> _EXERCISE GOAL_: Transcribe word for word the section of the records below that opens with the line containing "pink rectangle: (152, 115)" and closes with the line containing "red semicircle: (91, 60) -> (78, 40), moved"; drop every picture.

> _AVAILABLE RECORDS_:
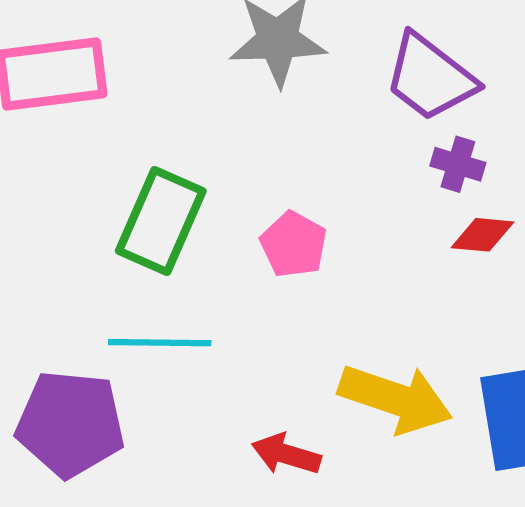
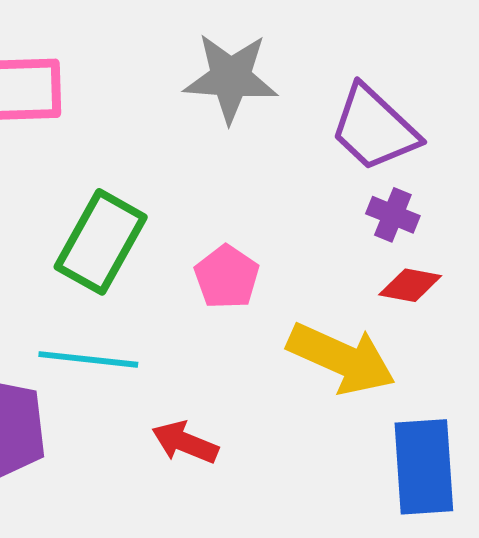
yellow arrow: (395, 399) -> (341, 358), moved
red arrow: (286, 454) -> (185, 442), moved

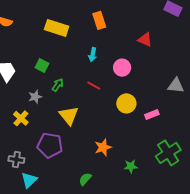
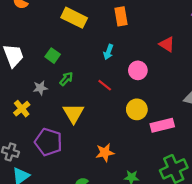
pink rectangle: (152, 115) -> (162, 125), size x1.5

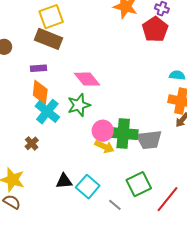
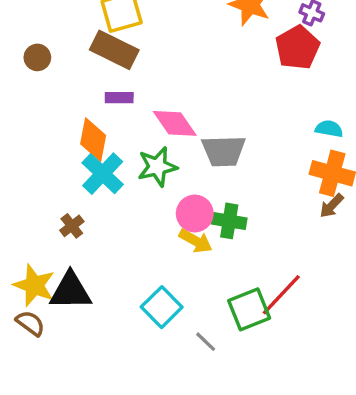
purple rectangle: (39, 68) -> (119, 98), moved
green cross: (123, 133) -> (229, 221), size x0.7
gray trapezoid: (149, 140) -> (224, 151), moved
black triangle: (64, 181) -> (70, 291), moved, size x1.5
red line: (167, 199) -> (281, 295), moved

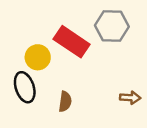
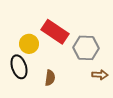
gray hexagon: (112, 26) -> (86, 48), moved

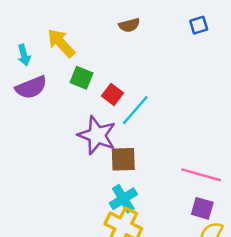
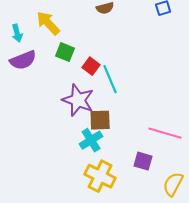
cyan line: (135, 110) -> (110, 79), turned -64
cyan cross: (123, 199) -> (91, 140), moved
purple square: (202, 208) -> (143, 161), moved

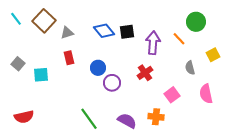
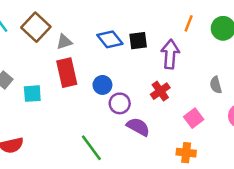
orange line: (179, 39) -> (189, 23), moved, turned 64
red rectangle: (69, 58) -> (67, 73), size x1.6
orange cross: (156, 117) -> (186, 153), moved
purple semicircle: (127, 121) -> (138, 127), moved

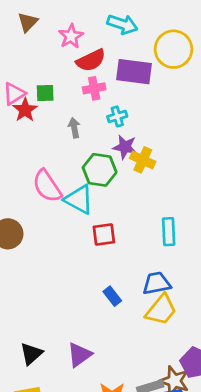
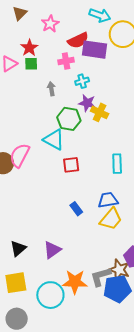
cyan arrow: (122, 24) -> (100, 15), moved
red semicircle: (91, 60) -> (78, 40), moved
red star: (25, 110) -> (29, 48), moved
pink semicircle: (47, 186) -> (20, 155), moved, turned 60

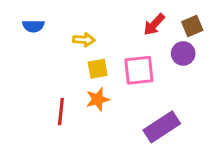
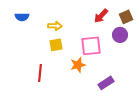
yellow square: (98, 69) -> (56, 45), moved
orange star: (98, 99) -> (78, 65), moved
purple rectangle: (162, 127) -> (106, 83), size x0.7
---
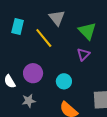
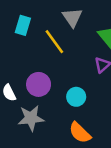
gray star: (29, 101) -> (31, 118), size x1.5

> _ANSWER BOX_:
pink rectangle: (152, 115) -> (162, 125), size x1.5

purple rectangle: (39, 68) -> (119, 98), moved
green cross: (123, 133) -> (229, 221), size x0.7
gray trapezoid: (149, 140) -> (224, 151), moved
black triangle: (64, 181) -> (70, 291), moved, size x1.5
red line: (167, 199) -> (281, 295), moved

gray hexagon: (112, 26) -> (86, 48), moved

cyan line: (135, 110) -> (110, 79), turned -64
cyan cross: (123, 199) -> (91, 140), moved
purple square: (202, 208) -> (143, 161), moved

orange line: (179, 39) -> (189, 23), moved, turned 64
red rectangle: (69, 58) -> (67, 73), size x1.6
orange cross: (156, 117) -> (186, 153), moved
purple semicircle: (127, 121) -> (138, 127), moved

cyan arrow: (122, 24) -> (100, 15), moved
red semicircle: (91, 60) -> (78, 40), moved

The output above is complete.